═══ INPUT FOR THIS TASK ═══
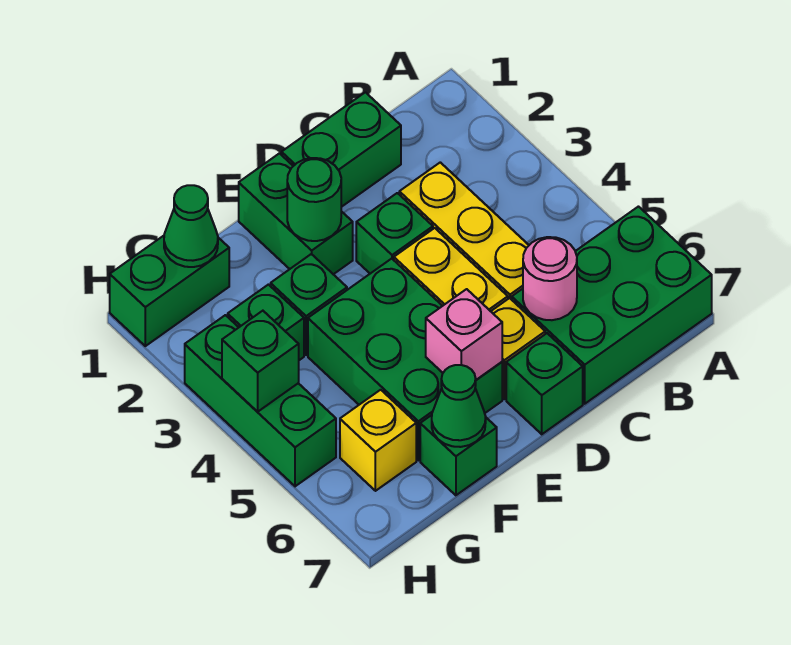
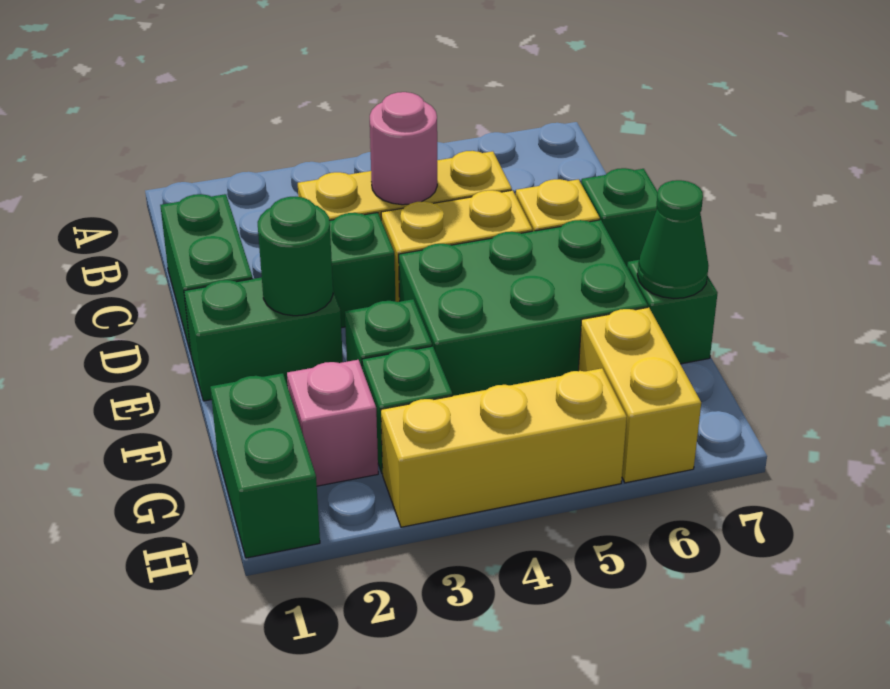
green brick A6:C7 level 1 -> none
pink round brick C6 level 2 -> pink round brick C4 level 2
pink brick E6 level 2 -> pink brick G2 level 1
green cone G1 level 2 -> none
yellow brick G6 level 1 -> yellow brick G6:H6 level 1
green brick H3:H5 level 1 -> yellow brick H3:H5 level 1
green brick H4 level 2 -> none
═══
• THE PROBLEM:
Across all the lines above, repeat the wording exactly and omit the pictures.

• RESPONSE:
green brick A6:C7 level 1 -> none
pink round brick C6 level 2 -> pink round brick C4 level 2
pink brick E6 level 2 -> pink brick G2 level 1
green cone G1 level 2 -> none
yellow brick G6 level 1 -> yellow brick G6:H6 level 1
green brick H3:H5 level 1 -> yellow brick H3:H5 level 1
green brick H4 level 2 -> none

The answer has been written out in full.